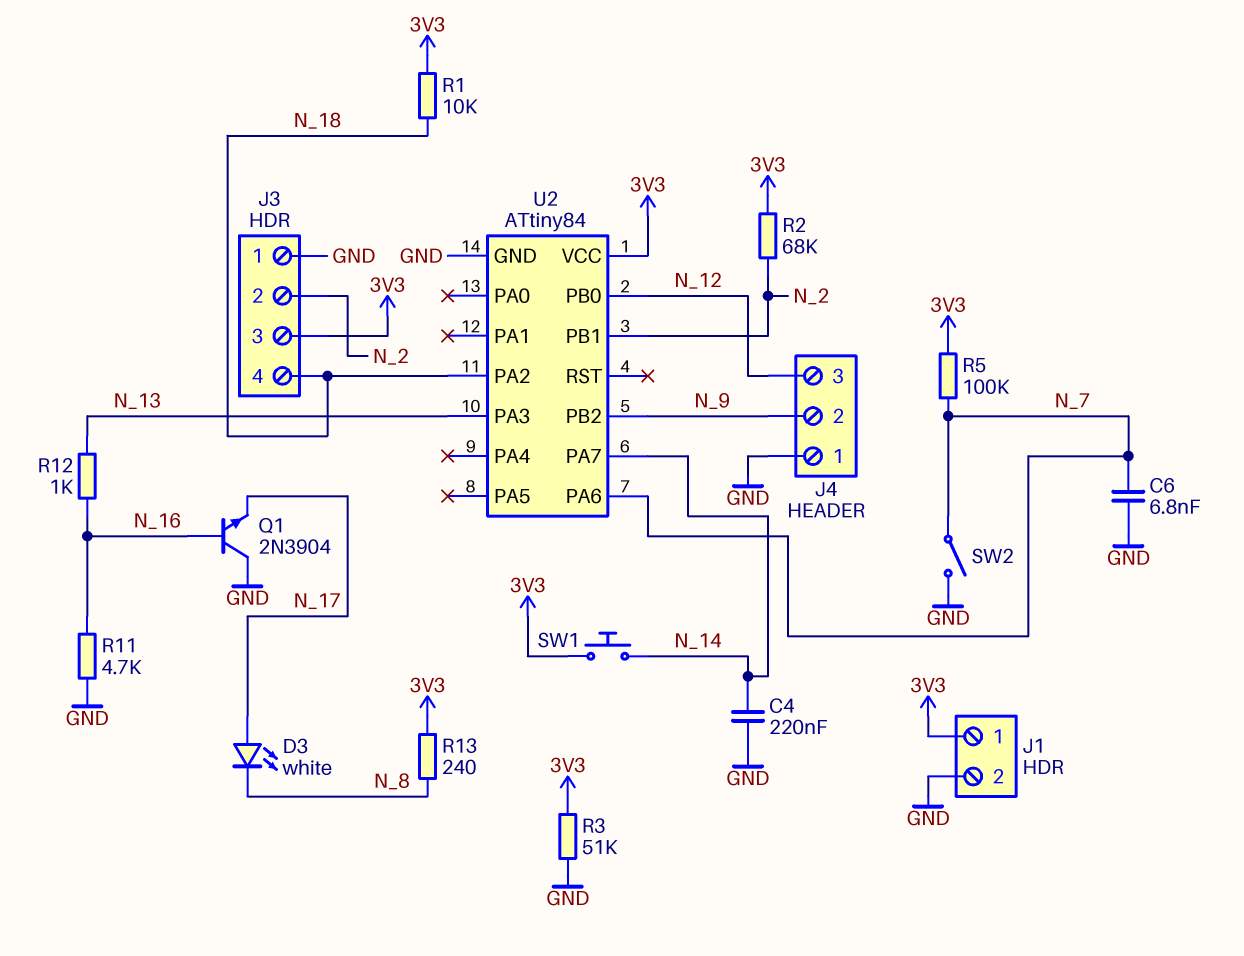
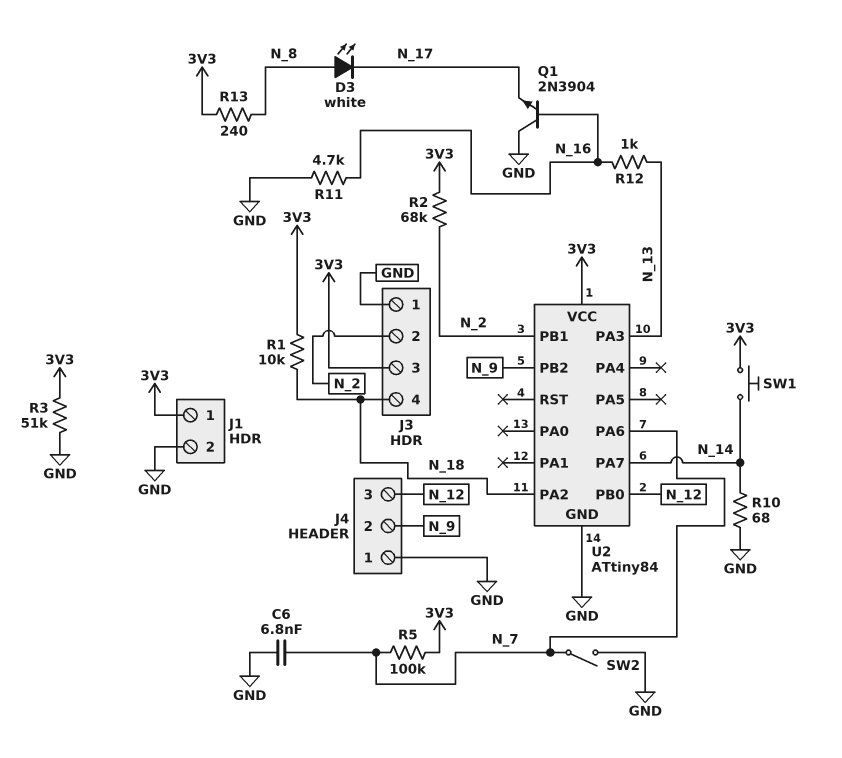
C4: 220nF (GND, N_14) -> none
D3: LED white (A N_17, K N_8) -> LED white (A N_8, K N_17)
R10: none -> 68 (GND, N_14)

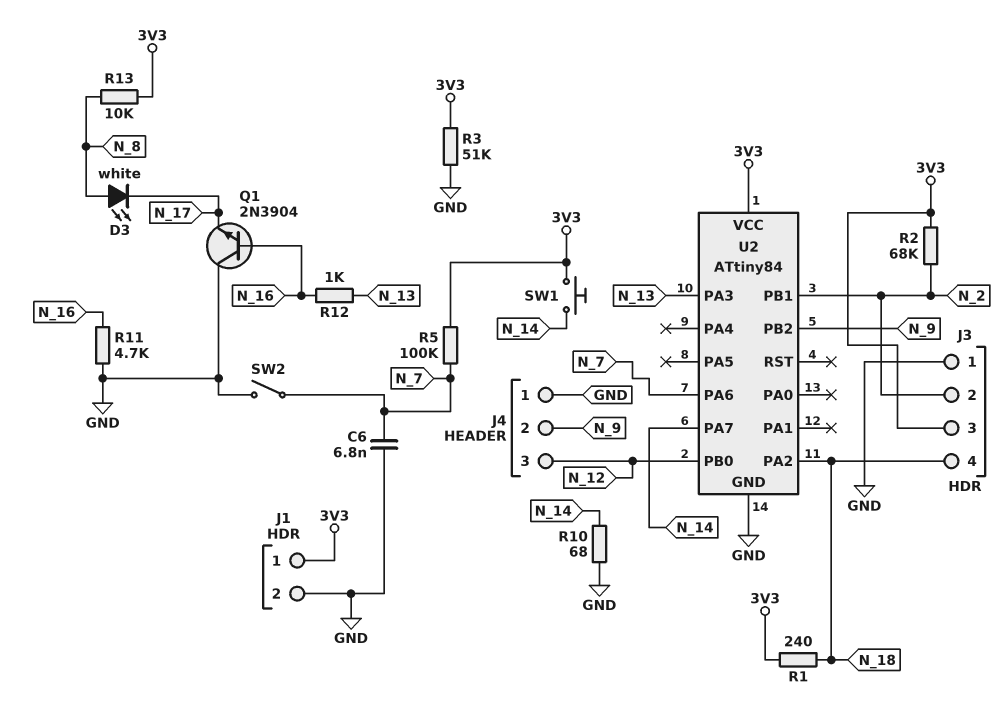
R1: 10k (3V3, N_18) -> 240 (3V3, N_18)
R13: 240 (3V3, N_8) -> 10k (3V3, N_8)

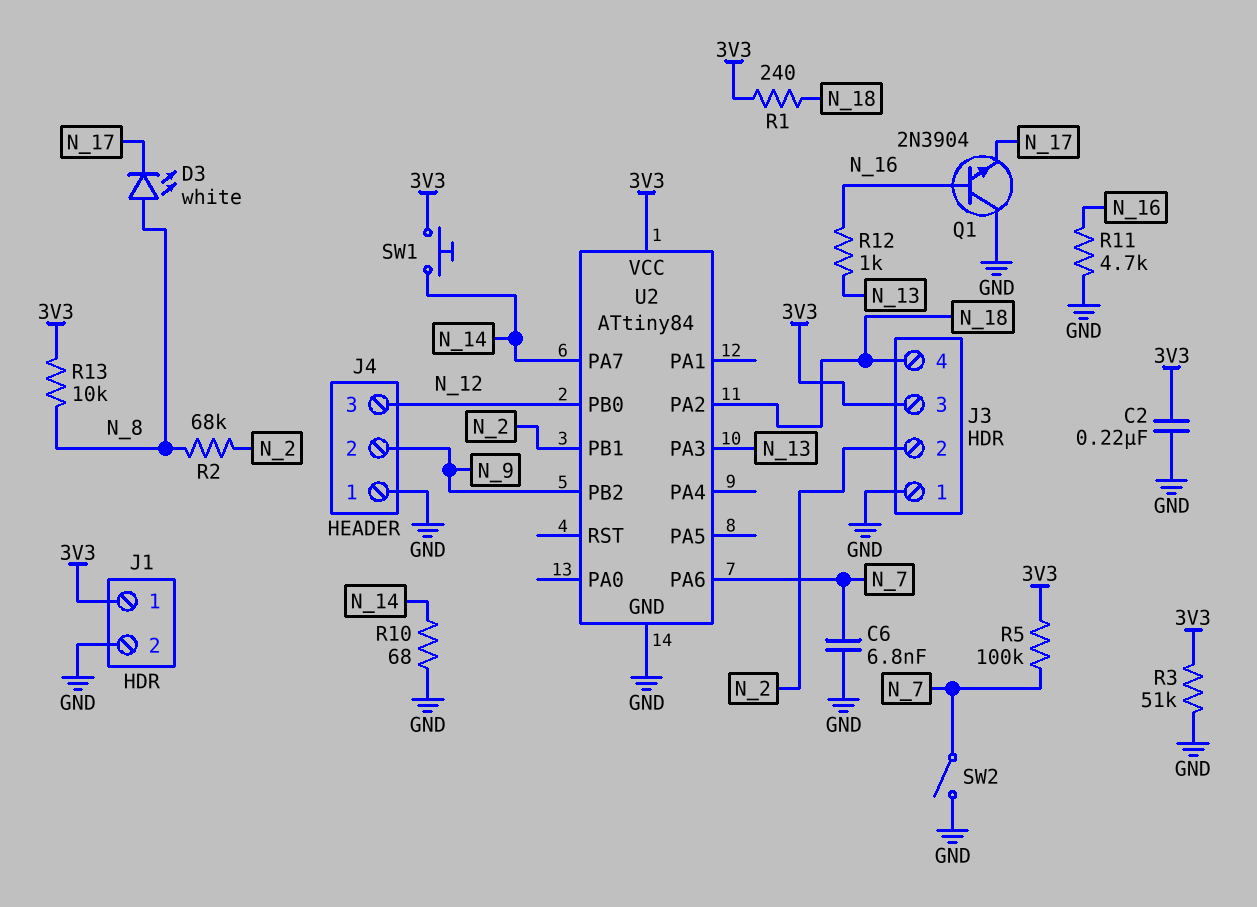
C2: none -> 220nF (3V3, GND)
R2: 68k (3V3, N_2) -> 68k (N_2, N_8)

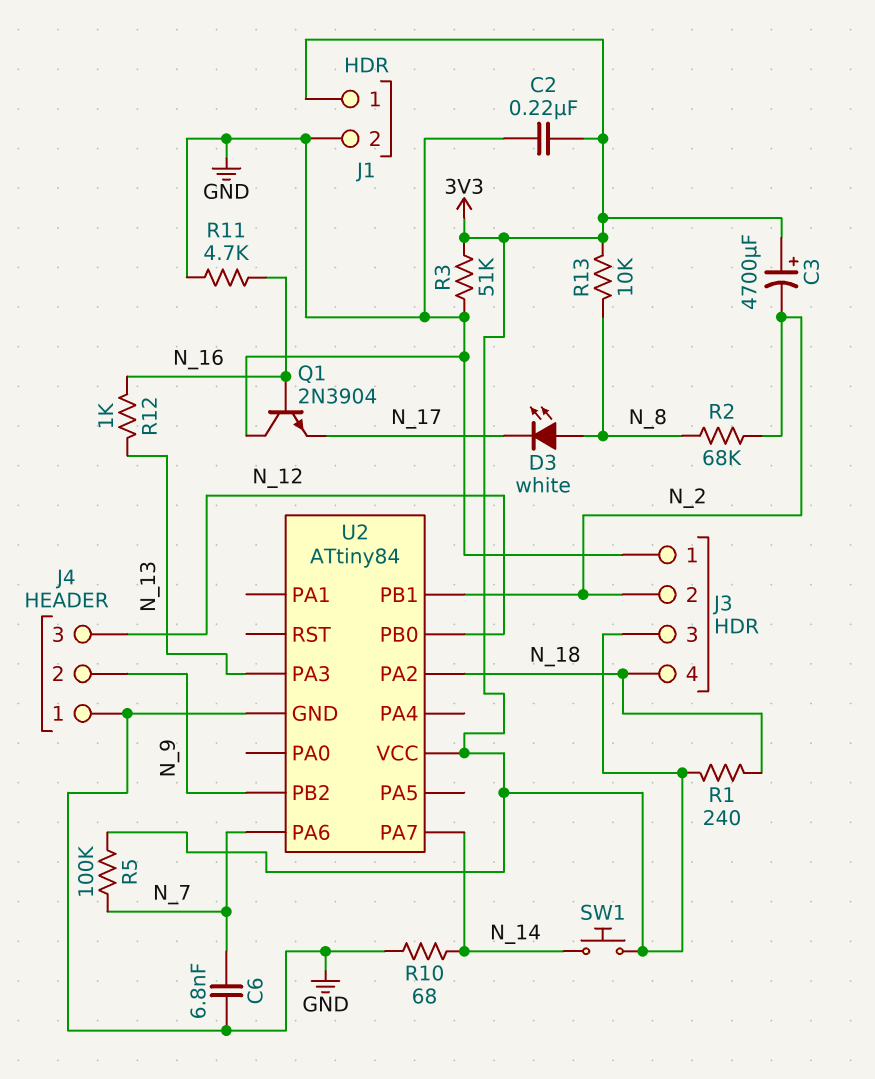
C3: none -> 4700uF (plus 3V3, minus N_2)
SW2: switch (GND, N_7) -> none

> **WORK TO COMPLETE**: Go over the listing above and copy out each line that includes "none".

> **RESULT OF THE TASK**:
C4: 220nF (GND, N_14) -> none
R10: none -> 68 (GND, N_14)
C2: none -> 220nF (3V3, GND)
C3: none -> 4700uF (plus 3V3, minus N_2)
SW2: switch (GND, N_7) -> none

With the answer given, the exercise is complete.